## [Task description]
Transcribe the data below verbatim from the line with "[612,331,17,35] to [914,414,29,60]" to the line with "to cobalt_robot_figure [573,526,99,138]". Include both of those lines.

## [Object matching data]
======

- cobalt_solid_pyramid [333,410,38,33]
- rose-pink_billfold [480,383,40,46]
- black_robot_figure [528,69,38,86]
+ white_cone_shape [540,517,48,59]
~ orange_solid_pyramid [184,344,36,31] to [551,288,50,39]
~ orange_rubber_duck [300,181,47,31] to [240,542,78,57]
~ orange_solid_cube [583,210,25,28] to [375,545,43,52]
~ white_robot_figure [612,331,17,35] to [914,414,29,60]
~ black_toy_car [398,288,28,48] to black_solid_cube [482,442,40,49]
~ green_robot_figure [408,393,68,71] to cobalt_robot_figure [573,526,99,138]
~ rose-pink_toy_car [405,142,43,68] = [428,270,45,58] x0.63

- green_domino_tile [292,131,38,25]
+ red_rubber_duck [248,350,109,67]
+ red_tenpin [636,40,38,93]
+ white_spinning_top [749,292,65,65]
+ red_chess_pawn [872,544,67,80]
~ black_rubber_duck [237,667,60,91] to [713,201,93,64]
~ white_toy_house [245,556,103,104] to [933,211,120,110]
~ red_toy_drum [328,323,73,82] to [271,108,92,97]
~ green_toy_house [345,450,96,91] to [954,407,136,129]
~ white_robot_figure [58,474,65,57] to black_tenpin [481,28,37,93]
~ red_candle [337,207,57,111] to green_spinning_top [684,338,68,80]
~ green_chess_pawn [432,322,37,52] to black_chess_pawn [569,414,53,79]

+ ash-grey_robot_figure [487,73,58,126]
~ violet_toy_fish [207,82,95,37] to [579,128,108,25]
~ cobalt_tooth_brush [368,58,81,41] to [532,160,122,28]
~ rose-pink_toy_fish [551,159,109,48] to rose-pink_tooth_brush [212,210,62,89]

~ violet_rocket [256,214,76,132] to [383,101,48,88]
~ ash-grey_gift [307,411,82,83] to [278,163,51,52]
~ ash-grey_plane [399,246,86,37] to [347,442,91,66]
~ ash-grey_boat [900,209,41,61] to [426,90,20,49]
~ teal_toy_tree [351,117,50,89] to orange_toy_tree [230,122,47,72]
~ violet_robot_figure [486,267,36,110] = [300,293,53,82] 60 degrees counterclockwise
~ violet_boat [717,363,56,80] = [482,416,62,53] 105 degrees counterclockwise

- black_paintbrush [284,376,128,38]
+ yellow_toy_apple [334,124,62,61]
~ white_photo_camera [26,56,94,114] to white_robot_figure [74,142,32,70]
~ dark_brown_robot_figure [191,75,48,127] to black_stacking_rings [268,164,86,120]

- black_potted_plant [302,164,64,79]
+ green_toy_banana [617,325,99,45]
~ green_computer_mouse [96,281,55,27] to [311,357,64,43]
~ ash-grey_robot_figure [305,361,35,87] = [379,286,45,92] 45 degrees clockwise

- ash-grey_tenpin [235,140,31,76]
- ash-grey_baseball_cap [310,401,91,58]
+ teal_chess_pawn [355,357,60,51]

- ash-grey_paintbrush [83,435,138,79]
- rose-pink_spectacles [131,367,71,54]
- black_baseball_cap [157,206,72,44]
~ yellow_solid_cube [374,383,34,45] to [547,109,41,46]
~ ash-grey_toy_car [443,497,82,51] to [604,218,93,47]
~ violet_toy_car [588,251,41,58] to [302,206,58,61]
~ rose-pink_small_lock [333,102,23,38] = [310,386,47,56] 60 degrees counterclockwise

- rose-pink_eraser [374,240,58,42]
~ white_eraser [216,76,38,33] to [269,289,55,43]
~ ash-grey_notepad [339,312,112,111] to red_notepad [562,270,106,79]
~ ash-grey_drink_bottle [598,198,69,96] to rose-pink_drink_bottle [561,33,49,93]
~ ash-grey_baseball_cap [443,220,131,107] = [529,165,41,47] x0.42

======

## [Finished task]
~ white_robot_figure [612,331,17,35] to [914,414,29,60]
~ black_toy_car [398,288,28,48] to black_solid_cube [482,442,40,49]
~ green_robot_figure [408,393,68,71] to cobalt_robot_figure [573,526,99,138]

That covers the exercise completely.